WHAT NEEDS TO BE DONE >>
Each of the following records is to be printed verbatim.

EXERCISE INPUTS >>
'''
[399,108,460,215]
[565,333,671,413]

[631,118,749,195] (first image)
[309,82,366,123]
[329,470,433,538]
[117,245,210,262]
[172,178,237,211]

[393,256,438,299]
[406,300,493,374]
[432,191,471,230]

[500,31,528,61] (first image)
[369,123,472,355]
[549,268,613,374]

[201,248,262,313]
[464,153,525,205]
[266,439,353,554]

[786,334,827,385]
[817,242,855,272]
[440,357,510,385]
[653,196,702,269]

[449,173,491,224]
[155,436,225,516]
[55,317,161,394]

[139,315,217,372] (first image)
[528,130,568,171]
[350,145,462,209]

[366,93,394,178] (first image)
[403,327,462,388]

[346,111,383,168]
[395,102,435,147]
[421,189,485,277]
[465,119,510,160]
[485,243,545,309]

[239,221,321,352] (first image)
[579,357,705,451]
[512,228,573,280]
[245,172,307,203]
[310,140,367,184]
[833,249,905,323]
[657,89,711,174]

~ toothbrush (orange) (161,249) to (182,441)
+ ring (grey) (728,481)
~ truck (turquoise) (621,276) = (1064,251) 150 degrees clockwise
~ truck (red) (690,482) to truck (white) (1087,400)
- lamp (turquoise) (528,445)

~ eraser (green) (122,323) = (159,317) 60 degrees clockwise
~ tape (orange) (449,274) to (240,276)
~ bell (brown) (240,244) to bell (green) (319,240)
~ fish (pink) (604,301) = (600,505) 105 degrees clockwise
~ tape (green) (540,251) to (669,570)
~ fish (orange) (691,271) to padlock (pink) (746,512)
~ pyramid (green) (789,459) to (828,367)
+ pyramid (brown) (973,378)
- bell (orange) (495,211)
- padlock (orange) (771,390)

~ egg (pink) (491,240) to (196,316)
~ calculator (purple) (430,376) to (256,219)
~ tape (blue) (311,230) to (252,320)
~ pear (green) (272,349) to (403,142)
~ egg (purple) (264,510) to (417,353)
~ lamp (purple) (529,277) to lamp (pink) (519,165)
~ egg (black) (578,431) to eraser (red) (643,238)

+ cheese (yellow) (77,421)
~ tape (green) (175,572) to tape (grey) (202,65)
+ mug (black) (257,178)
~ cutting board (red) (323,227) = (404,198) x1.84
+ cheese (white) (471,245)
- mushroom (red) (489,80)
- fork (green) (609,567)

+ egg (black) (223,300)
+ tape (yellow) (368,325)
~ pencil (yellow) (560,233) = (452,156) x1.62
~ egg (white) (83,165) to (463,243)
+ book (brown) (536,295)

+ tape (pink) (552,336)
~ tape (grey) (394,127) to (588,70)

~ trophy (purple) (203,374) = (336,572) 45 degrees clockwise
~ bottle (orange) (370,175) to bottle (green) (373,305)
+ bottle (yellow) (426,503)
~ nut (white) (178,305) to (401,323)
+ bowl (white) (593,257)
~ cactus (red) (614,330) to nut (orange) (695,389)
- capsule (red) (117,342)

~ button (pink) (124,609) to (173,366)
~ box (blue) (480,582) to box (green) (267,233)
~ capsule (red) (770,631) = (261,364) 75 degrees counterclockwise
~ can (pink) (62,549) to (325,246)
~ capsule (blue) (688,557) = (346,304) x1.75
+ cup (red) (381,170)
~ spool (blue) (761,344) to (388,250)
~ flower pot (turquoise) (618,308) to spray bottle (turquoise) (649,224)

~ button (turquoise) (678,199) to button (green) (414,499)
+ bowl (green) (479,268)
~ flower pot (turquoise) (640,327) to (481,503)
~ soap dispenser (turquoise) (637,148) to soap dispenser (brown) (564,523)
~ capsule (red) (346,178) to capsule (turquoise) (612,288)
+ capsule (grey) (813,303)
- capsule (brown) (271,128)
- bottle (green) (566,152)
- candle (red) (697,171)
'''
FINISHED TASK >>
[399,108,460,215]
[565,333,671,413]

[631,118,749,195] (first image)
[309,82,366,123]
[329,470,433,538]
[117,245,210,262]
[172,178,237,211]

[393,256,438,299]
[406,300,493,374]
[432,191,471,230]

[500,31,528,61] (first image)
[369,123,472,355]
[549,268,613,374]

[201,248,262,313]
[464,153,525,205]
[266,439,353,554]

[786,334,827,385]
[817,242,855,272]
[440,357,510,385]
[653,196,702,269]

[449,173,491,224]
[155,436,225,516]
[55,317,161,394]

[139,315,217,372] (first image)
[528,130,568,171]
[350,145,462,209]

[366,93,394,178] (first image)
[403,327,462,388]

[346,111,383,168]
[395,102,435,147]
[421,189,485,277]
[465,119,510,160]
[485,243,545,309]

[239,221,321,352] (first image)
[579,357,705,451]
[512,228,573,280]
[245,172,307,203]
[310,140,367,184]
[833,249,905,323]
[657,89,711,174]

~ toothbrush (orange) (161,249) to (182,441)
+ ring (grey) (728,481)
~ truck (turquoise) (621,276) = (1064,251) 150 degrees clockwise
~ truck (red) (690,482) to truck (white) (1087,400)
- lamp (turquoise) (528,445)

~ eraser (green) (122,323) = (159,317) 60 degrees clockwise
~ tape (orange) (449,274) to (240,276)
~ bell (brown) (240,244) to bell (green) (319,240)
~ fish (pink) (604,301) = (600,505) 105 degrees clockwise
~ tape (green) (540,251) to (669,570)
~ fish (orange) (691,271) to padlock (pink) (746,512)
~ pyramid (green) (789,459) to (828,367)
+ pyramid (brown) (973,378)
- bell (orange) (495,211)
- padlock (orange) (771,390)

~ egg (pink) (491,240) to (196,316)
~ calculator (purple) (430,376) to (256,219)
~ tape (blue) (311,230) to (252,320)
~ pear (green) (272,349) to (403,142)
~ egg (purple) (264,510) to (417,353)
~ lamp (purple) (529,277) to lamp (pink) (519,165)
~ egg (black) (578,431) to eraser (red) (643,238)

+ cheese (yellow) (77,421)
~ tape (green) (175,572) to tape (grey) (202,65)
+ mug (black) (257,178)
~ cutting board (red) (323,227) = (404,198) x1.84
+ cheese (white) (471,245)
- mushroom (red) (489,80)
- fork (green) (609,567)

+ egg (black) (223,300)
+ tape (yellow) (368,325)
~ pencil (yellow) (560,233) = (452,156) x1.62
~ egg (white) (83,165) to (463,243)
+ book (brown) (536,295)

+ tape (pink) (552,336)
~ tape (grey) (394,127) to (588,70)

~ trophy (purple) (203,374) = (336,572) 45 degrees clockwise
~ bottle (orange) (370,175) to bottle (green) (373,305)
+ bottle (yellow) (426,503)
~ nut (white) (178,305) to (401,323)
+ bowl (white) (593,257)
~ cactus (red) (614,330) to nut (orange) (695,389)
- capsule (red) (117,342)

~ button (pink) (124,609) to (173,366)
~ box (blue) (480,582) to box (green) (267,233)
~ capsule (red) (770,631) = (261,364) 75 degrees counterclockwise
~ can (pink) (62,549) to (325,246)
~ capsule (blue) (688,557) = (346,304) x1.75
+ cup (red) (381,170)
~ spool (blue) (761,344) to (388,250)
~ flower pot (turquoise) (618,308) to spray bottle (turquoise) (649,224)

~ button (turquoise) (678,199) to button (green) (414,499)
+ bowl (green) (479,268)
~ flower pot (turquoise) (640,327) to (481,503)
~ soap dispenser (turquoise) (637,148) to soap dispenser (brown) (564,523)
~ capsule (red) (346,178) to capsule (turquoise) (612,288)
+ capsule (grey) (813,303)
- capsule (brown) (271,128)
- bottle (green) (566,152)
- candle (red) (697,171)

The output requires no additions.